Colored object listings
►
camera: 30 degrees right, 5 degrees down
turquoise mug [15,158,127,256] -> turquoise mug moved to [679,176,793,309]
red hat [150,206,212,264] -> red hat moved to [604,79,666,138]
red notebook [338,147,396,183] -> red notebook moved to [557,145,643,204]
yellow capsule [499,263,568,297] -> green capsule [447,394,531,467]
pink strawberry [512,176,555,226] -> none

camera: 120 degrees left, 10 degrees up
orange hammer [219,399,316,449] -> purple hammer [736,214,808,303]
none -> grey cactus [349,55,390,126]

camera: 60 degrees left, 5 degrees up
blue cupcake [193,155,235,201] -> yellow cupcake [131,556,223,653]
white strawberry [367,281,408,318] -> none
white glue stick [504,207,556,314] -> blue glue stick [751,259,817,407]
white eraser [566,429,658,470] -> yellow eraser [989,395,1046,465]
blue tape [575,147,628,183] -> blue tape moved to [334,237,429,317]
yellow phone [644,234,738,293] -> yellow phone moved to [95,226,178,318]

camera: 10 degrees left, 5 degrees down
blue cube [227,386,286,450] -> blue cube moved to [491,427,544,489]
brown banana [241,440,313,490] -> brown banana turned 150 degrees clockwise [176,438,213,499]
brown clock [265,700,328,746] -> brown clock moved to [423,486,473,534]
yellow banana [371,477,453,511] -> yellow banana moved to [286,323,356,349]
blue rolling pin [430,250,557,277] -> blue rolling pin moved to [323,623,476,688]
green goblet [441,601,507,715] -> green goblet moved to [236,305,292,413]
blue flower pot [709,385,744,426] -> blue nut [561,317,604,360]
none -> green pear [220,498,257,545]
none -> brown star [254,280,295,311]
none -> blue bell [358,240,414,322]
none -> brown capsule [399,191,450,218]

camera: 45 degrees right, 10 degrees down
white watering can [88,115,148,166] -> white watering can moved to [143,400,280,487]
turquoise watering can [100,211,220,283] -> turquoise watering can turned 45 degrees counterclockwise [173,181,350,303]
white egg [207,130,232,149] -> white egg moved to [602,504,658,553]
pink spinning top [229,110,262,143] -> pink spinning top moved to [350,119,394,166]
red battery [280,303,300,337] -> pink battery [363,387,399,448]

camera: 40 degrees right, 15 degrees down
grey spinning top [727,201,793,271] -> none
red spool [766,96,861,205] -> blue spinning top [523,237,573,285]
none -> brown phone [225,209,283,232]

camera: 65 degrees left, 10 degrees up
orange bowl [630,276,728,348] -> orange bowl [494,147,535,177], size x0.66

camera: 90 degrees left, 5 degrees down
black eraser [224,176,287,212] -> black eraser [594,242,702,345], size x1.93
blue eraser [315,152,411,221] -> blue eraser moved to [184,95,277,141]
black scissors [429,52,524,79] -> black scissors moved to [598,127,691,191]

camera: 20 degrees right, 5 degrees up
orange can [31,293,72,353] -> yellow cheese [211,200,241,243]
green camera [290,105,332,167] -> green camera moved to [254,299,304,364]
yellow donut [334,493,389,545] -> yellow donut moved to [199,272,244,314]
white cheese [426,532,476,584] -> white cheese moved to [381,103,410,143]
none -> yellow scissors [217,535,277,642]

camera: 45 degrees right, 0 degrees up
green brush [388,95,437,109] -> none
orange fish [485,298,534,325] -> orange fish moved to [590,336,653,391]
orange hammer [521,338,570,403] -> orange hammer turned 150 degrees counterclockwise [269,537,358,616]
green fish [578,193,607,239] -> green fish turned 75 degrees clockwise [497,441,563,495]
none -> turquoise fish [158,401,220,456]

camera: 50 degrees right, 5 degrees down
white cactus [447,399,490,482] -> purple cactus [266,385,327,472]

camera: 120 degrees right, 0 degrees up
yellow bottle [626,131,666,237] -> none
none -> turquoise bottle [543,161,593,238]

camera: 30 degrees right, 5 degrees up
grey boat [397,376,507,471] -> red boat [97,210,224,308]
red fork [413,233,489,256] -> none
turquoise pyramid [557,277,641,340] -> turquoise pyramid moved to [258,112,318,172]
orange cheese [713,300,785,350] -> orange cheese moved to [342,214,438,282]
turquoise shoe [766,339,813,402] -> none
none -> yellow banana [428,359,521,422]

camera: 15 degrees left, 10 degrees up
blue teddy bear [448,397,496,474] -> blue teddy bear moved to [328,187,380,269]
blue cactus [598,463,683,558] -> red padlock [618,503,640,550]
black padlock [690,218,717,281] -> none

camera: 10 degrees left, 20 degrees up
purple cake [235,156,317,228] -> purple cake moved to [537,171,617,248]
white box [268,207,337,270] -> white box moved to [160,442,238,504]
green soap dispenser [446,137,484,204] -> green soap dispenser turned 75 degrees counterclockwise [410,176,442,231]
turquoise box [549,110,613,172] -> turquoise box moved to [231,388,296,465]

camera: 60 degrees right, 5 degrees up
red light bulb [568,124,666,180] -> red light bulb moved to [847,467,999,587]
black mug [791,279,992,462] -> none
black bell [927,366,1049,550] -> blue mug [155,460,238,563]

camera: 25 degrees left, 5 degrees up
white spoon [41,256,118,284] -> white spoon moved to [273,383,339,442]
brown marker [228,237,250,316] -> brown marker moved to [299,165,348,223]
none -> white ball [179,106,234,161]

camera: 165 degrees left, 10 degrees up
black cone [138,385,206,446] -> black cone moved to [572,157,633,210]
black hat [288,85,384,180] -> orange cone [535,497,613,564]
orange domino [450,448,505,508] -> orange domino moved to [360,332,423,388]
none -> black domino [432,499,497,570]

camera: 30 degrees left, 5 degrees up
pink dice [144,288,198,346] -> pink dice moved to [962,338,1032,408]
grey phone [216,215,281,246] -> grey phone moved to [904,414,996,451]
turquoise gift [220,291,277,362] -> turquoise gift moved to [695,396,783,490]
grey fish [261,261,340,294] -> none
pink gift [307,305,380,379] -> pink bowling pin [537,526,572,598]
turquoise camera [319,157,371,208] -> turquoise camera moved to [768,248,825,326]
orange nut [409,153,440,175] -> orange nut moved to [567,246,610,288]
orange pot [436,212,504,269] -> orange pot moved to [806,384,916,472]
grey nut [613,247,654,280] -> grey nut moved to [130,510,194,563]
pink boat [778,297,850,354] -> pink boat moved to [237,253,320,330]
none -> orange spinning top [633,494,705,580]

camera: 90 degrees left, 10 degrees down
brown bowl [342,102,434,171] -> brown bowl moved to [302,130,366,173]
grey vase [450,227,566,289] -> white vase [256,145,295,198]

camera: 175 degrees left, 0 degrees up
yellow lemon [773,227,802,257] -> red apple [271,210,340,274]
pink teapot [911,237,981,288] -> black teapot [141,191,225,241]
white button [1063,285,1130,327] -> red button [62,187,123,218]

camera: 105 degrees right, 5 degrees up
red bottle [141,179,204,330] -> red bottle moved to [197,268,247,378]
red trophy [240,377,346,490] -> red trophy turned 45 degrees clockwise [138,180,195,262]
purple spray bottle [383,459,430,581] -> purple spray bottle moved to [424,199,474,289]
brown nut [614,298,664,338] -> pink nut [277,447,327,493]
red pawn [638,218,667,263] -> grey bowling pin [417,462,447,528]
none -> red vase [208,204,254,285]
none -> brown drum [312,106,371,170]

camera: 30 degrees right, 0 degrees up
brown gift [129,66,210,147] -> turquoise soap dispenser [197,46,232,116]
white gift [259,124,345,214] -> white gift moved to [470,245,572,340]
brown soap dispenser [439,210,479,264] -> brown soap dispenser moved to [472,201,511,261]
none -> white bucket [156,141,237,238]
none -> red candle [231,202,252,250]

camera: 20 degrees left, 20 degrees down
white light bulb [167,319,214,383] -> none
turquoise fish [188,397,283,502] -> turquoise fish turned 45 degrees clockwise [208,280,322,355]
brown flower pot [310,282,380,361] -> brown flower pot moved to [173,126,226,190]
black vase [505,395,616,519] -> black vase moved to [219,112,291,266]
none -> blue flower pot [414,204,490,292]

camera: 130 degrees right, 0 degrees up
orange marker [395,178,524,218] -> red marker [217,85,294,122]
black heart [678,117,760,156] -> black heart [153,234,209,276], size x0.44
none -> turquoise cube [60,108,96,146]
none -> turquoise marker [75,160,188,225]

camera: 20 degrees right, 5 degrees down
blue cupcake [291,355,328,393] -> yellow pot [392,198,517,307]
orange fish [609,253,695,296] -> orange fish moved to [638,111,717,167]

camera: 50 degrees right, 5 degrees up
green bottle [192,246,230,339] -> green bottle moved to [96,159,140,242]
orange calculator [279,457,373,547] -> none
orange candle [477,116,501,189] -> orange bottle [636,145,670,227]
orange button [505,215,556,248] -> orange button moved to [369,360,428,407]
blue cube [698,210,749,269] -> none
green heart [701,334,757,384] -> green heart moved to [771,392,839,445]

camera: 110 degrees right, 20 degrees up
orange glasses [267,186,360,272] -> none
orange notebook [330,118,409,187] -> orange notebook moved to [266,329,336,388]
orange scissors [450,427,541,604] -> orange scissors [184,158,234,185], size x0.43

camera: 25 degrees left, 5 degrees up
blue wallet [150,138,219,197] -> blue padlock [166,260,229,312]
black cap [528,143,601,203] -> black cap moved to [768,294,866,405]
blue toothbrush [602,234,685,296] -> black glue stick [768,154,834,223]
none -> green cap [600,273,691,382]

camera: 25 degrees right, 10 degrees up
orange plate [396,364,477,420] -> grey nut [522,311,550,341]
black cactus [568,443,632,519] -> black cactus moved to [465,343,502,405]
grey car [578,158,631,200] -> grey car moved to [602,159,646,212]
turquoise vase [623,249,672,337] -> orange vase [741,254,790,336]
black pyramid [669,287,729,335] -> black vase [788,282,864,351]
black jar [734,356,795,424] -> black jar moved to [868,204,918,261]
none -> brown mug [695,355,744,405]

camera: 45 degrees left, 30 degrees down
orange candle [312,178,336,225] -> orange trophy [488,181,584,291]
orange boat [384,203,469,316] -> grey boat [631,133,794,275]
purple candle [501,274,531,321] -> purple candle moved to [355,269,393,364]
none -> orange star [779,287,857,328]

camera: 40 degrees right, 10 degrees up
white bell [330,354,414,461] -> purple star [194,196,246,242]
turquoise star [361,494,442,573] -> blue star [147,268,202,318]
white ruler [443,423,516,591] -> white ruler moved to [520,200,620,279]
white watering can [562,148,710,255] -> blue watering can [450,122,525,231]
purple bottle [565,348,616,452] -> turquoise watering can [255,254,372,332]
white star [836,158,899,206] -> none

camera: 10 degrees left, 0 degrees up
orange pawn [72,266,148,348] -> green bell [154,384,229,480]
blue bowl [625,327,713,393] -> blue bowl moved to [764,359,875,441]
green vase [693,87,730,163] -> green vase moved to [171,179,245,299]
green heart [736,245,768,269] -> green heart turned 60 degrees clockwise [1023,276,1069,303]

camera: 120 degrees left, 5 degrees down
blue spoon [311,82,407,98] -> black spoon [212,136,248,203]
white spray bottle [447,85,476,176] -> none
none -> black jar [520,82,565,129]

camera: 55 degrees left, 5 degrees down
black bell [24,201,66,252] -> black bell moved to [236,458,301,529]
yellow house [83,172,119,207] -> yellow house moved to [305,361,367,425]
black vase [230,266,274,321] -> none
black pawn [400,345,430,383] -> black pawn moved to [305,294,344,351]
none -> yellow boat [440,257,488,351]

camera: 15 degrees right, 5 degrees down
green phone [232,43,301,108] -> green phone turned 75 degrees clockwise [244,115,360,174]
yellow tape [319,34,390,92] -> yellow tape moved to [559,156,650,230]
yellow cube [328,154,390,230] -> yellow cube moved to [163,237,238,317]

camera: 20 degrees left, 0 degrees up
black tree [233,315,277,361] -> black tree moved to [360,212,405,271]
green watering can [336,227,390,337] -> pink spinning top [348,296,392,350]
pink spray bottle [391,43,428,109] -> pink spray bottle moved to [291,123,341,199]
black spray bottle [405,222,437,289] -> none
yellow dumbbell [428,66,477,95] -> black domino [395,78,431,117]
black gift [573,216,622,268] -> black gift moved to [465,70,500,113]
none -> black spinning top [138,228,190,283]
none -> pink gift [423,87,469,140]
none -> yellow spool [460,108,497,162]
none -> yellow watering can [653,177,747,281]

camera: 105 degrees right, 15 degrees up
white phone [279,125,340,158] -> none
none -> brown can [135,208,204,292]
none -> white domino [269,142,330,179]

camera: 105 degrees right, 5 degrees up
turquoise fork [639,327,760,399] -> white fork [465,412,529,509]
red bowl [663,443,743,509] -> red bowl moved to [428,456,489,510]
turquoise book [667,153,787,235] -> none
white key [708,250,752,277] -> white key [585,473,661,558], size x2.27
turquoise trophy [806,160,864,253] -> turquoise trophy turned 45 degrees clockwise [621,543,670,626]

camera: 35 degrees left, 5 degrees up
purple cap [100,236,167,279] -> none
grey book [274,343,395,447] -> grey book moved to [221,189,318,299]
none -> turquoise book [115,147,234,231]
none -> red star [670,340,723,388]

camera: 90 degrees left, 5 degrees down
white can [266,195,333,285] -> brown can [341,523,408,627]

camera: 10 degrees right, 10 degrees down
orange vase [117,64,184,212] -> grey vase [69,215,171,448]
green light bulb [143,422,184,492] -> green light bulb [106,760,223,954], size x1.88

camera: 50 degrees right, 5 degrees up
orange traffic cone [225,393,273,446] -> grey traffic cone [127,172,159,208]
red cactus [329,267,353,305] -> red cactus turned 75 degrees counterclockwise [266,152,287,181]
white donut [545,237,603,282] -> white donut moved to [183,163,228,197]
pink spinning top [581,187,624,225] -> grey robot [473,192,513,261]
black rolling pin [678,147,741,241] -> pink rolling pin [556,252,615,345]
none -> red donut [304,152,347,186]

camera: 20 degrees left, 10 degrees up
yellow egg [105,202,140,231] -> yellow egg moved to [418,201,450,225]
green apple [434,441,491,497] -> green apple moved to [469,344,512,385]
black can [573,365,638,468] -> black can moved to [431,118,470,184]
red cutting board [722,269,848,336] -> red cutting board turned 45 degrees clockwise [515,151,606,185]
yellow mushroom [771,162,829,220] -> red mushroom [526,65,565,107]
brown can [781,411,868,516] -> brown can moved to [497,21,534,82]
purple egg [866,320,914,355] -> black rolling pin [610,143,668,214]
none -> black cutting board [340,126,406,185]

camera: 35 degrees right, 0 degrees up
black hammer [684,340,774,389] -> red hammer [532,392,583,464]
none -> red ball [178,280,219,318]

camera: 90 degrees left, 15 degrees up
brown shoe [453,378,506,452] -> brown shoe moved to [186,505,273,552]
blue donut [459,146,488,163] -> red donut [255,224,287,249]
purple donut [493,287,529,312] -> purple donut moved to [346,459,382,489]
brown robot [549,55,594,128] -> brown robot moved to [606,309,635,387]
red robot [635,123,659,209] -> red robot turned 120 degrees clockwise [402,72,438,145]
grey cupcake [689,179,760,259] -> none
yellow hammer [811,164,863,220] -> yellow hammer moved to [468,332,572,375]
◄
▶ [Exercise requirements]: Restate word for word only the lines above from the line containing "none -> green pear [220,498,257,545]" to the line containing "orange can [31,293,72,353]", both of them included.

▶ [Response to this exercise]:
none -> green pear [220,498,257,545]
none -> brown star [254,280,295,311]
none -> blue bell [358,240,414,322]
none -> brown capsule [399,191,450,218]

camera: 45 degrees right, 10 degrees down
white watering can [88,115,148,166] -> white watering can moved to [143,400,280,487]
turquoise watering can [100,211,220,283] -> turquoise watering can turned 45 degrees counterclockwise [173,181,350,303]
white egg [207,130,232,149] -> white egg moved to [602,504,658,553]
pink spinning top [229,110,262,143] -> pink spinning top moved to [350,119,394,166]
red battery [280,303,300,337] -> pink battery [363,387,399,448]

camera: 40 degrees right, 15 degrees down
grey spinning top [727,201,793,271] -> none
red spool [766,96,861,205] -> blue spinning top [523,237,573,285]
none -> brown phone [225,209,283,232]

camera: 65 degrees left, 10 degrees up
orange bowl [630,276,728,348] -> orange bowl [494,147,535,177], size x0.66

camera: 90 degrees left, 5 degrees down
black eraser [224,176,287,212] -> black eraser [594,242,702,345], size x1.93
blue eraser [315,152,411,221] -> blue eraser moved to [184,95,277,141]
black scissors [429,52,524,79] -> black scissors moved to [598,127,691,191]

camera: 20 degrees right, 5 degrees up
orange can [31,293,72,353] -> yellow cheese [211,200,241,243]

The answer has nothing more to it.